__WHAT NEEDS TO BE DONE__
Across the records that follow, give the number of lines containing the word "zanahoria" and nothing else.

__EXTRACTED ENTRIES__
————

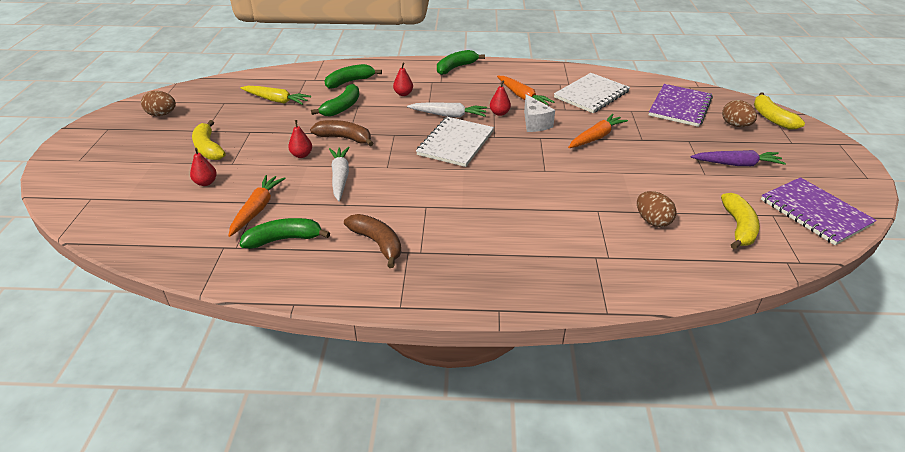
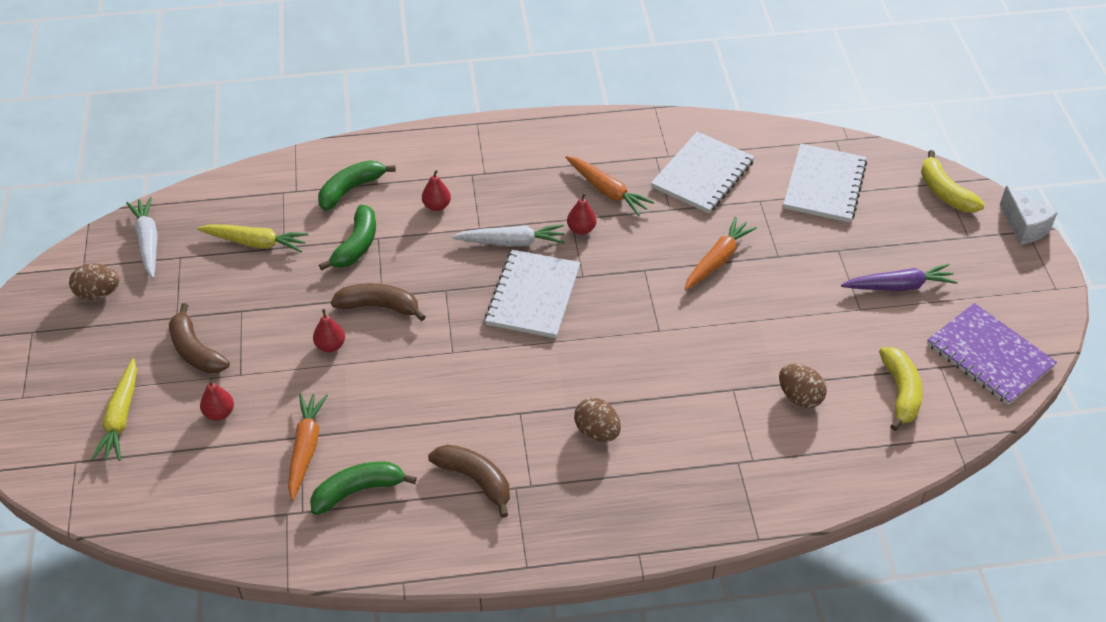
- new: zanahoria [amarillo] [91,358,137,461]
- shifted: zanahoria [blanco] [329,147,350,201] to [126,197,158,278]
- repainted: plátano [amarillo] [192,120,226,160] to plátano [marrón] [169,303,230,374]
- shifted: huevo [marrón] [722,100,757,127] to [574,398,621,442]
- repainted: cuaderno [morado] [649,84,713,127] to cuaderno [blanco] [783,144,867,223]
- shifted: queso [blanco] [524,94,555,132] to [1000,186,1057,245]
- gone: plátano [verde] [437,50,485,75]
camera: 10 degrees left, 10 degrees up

————

__TASK ANSWER__
2